**What this task involves**
Find each line in the listing below that contains the string "kern" and copy those lines in full. Case matters.

[START Provided information]

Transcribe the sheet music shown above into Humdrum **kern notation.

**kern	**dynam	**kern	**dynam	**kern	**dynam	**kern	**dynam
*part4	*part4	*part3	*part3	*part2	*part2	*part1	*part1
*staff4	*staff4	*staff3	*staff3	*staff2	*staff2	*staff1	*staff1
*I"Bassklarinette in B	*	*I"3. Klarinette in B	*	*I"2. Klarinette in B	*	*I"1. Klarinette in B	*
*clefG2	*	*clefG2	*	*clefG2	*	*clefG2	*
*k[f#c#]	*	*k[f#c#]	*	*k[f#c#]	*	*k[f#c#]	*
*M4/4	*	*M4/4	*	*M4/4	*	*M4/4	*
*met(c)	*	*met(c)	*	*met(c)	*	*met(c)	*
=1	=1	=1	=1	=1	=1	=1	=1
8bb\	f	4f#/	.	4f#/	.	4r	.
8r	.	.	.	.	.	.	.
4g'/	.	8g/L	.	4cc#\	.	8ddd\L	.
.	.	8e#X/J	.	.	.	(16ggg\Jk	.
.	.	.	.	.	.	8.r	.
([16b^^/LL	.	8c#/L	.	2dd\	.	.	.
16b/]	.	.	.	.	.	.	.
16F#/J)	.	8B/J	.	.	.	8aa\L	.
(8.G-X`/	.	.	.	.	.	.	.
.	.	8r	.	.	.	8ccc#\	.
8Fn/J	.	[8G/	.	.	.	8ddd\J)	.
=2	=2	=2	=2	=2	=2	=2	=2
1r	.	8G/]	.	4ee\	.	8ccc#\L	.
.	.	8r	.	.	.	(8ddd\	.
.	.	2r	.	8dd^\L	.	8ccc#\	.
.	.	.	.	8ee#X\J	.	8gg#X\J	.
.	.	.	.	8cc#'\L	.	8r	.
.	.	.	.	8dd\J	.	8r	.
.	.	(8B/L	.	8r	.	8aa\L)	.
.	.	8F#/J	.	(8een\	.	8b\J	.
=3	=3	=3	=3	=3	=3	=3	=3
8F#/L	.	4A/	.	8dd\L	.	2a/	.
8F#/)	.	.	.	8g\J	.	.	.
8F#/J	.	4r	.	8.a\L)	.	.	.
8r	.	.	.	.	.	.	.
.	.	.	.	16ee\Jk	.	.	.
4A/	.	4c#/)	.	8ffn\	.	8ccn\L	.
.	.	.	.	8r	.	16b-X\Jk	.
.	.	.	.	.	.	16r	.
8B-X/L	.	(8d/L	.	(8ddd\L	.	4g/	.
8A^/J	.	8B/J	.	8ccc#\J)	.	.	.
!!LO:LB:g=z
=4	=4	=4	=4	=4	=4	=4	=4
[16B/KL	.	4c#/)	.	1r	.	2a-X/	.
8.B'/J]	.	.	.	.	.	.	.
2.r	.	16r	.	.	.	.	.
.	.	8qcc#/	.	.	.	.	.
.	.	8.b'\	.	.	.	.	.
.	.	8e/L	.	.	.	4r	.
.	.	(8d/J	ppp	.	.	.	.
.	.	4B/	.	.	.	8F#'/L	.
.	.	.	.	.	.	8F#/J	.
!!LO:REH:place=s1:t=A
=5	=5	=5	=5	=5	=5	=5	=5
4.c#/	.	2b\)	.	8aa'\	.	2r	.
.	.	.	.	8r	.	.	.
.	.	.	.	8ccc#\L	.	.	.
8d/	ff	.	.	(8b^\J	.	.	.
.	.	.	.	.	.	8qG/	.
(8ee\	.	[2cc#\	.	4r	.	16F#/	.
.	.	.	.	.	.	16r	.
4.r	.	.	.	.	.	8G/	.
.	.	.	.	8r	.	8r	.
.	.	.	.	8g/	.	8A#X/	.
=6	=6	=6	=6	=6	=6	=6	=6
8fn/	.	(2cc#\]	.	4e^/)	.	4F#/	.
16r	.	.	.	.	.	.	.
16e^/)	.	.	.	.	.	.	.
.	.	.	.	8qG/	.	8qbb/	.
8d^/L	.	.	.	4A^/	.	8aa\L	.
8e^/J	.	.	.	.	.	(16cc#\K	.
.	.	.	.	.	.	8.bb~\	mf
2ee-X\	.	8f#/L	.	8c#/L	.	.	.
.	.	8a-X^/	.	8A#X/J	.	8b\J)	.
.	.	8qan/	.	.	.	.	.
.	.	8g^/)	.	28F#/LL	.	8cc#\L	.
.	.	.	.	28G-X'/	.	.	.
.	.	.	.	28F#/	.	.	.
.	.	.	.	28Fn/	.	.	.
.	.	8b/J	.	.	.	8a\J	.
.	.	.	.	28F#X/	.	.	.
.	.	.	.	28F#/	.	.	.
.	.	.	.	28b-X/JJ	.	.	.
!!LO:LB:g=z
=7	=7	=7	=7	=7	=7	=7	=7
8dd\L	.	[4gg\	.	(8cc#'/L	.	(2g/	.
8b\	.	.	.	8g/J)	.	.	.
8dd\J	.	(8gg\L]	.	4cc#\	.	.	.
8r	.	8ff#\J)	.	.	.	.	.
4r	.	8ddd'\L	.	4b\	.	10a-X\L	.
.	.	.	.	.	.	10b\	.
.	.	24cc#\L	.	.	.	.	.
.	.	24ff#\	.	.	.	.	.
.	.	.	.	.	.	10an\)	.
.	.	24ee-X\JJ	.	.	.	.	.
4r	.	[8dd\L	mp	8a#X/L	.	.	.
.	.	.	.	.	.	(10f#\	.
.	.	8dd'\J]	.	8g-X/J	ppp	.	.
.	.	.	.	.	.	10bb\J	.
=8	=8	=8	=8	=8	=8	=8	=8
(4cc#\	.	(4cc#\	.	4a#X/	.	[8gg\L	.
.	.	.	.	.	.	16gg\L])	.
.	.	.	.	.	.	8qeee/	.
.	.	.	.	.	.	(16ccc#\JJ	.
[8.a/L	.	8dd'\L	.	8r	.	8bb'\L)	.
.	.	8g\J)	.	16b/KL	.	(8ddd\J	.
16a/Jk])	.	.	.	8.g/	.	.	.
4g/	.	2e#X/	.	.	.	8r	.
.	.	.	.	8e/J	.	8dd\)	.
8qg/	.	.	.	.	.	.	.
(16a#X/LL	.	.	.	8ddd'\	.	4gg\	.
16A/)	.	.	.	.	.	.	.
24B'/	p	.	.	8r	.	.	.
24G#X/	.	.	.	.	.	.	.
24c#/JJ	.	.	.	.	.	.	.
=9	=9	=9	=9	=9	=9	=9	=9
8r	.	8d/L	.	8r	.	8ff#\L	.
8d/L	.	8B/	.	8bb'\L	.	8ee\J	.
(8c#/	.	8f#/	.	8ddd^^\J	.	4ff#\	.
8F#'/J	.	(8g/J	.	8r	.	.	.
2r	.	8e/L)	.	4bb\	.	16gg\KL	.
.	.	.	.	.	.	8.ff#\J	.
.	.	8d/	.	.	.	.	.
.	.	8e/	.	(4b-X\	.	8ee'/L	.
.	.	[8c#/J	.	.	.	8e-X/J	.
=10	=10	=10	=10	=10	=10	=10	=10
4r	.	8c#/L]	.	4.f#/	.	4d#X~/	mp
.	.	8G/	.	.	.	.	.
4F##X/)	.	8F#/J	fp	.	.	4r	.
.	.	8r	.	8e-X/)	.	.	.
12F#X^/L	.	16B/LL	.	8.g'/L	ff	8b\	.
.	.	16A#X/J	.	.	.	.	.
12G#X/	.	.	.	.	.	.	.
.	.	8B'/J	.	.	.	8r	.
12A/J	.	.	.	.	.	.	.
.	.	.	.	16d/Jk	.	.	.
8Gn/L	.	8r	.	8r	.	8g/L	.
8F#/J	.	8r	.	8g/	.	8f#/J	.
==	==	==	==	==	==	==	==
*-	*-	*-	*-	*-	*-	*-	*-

[END Provided information]

**Solution**
Transcribe the sheet music shown above into Humdrum **kern notation.
**kern	**dynam	**kern	**dynam	**kern	**dynam	**kern	**dynam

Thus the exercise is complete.